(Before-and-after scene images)
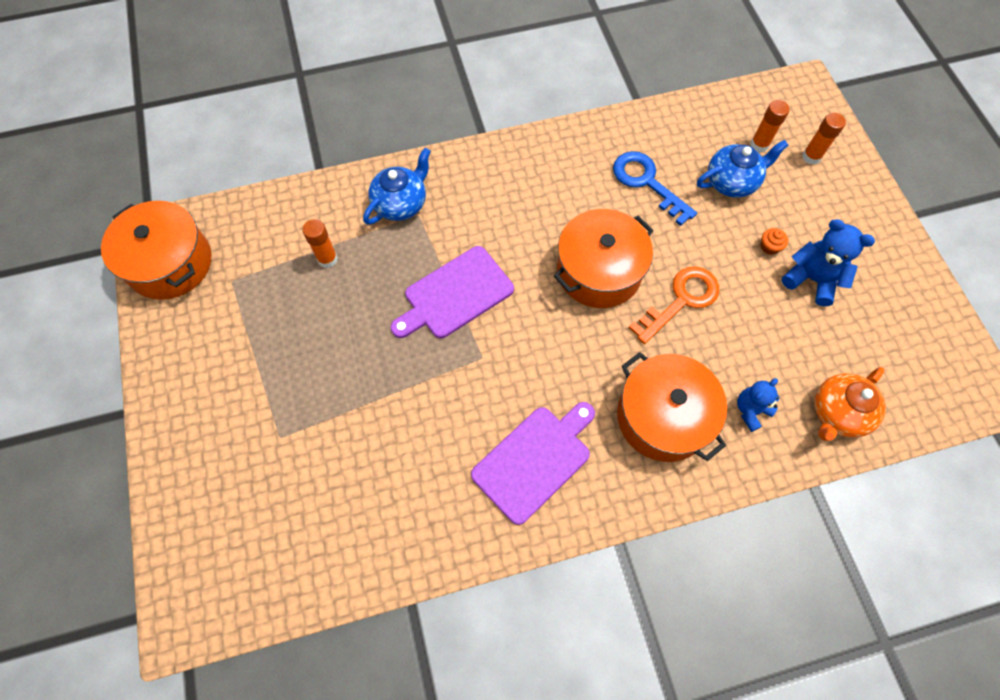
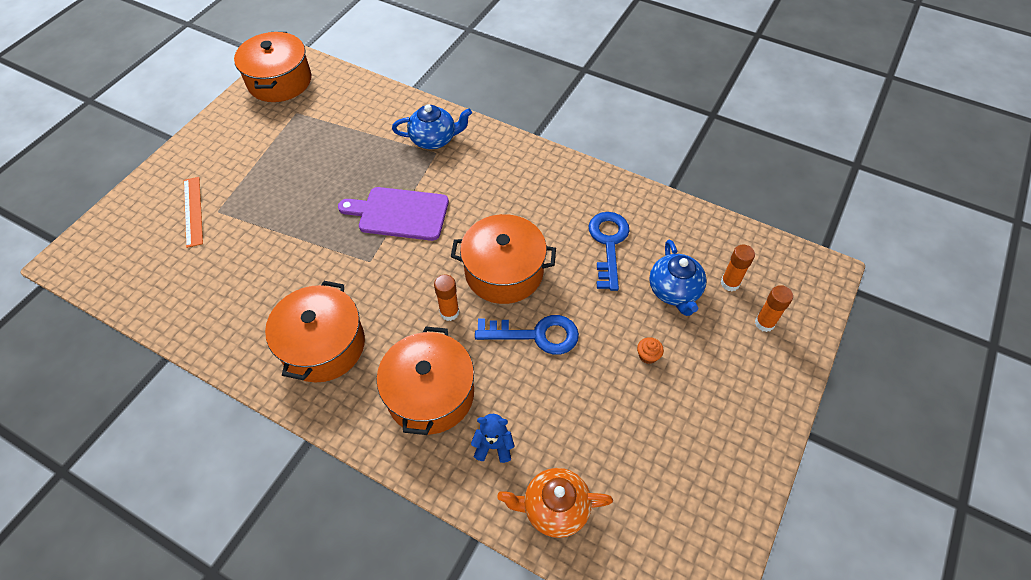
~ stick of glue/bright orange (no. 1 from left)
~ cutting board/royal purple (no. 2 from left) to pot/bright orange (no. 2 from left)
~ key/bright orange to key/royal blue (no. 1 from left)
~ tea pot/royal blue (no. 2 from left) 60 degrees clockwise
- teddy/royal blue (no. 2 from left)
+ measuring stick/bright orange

* **Exercise**:
From the entries above, work out the number of lines containing the string "orange" and give that number by itself.

* **Result below**:
4